Only the lines below between the ones containing "orange soap dispenser [556,193,595,267]" and "blue nut [366,37,434,96]", inclusive, are to be reproduced, each exactly as it stands.

((

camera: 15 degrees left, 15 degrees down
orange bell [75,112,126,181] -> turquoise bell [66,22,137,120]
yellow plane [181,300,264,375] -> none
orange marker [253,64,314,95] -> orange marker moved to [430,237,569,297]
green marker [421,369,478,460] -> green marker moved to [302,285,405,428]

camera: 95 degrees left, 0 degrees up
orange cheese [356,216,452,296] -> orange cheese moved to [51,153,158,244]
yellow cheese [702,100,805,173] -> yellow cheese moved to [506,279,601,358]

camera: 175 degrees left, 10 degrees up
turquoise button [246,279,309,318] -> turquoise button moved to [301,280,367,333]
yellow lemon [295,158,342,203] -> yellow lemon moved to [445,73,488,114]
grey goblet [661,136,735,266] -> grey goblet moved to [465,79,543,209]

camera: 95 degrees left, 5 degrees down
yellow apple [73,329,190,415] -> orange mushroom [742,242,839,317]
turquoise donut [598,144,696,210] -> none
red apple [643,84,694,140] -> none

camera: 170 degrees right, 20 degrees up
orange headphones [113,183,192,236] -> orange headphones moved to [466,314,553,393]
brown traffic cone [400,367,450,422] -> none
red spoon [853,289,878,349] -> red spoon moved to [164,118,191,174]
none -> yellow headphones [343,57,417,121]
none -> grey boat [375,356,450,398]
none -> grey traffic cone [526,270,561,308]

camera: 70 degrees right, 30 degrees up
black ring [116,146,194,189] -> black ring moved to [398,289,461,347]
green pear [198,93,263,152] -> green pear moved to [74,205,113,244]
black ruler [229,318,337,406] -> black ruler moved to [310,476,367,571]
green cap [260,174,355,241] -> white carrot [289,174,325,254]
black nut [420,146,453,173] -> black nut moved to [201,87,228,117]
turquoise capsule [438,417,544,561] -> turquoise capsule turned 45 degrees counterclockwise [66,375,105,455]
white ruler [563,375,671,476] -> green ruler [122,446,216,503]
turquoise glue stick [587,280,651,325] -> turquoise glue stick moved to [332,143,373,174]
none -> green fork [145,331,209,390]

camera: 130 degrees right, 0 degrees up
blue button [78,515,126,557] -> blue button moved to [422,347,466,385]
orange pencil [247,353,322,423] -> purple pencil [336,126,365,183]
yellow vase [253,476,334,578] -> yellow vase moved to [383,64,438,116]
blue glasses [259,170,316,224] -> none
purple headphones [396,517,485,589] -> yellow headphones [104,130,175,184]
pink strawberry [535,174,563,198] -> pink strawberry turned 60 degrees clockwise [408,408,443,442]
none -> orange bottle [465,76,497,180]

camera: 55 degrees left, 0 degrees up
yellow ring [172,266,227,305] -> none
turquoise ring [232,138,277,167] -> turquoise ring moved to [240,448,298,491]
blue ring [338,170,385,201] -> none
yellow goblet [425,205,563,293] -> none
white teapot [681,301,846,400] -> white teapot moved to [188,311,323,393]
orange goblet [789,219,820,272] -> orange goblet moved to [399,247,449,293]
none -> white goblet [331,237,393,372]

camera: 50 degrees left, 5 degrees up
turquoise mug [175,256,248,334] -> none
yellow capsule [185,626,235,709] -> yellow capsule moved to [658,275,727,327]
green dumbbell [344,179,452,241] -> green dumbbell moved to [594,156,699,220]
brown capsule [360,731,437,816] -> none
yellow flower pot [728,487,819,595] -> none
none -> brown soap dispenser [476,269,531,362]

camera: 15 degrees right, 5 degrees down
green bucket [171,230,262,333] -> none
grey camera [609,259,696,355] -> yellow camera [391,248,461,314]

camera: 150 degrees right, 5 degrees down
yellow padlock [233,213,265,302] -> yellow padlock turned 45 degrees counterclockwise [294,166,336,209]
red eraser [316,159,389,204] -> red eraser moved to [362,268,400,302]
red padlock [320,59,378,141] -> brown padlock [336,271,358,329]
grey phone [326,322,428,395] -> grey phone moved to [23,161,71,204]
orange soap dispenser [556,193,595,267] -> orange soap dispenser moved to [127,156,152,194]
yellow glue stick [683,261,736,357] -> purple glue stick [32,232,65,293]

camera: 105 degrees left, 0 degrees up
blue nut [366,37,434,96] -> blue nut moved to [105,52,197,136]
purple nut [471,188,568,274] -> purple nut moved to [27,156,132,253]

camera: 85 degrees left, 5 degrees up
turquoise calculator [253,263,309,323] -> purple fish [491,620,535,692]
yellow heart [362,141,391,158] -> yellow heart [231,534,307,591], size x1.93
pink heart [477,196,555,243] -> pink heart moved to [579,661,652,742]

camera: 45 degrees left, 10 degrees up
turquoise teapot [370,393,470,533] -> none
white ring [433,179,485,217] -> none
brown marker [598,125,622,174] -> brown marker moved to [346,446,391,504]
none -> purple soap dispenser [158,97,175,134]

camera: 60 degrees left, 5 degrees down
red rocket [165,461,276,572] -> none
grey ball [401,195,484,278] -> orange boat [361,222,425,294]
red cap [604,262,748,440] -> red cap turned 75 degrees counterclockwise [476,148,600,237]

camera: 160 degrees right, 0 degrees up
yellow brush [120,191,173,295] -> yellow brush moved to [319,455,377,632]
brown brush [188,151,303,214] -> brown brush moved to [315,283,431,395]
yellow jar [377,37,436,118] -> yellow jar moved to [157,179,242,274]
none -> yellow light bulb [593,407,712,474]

))

ANSWER SPACE >>
orange soap dispenser [556,193,595,267] -> orange soap dispenser moved to [127,156,152,194]
yellow glue stick [683,261,736,357] -> purple glue stick [32,232,65,293]

camera: 105 degrees left, 0 degrees up
blue nut [366,37,434,96] -> blue nut moved to [105,52,197,136]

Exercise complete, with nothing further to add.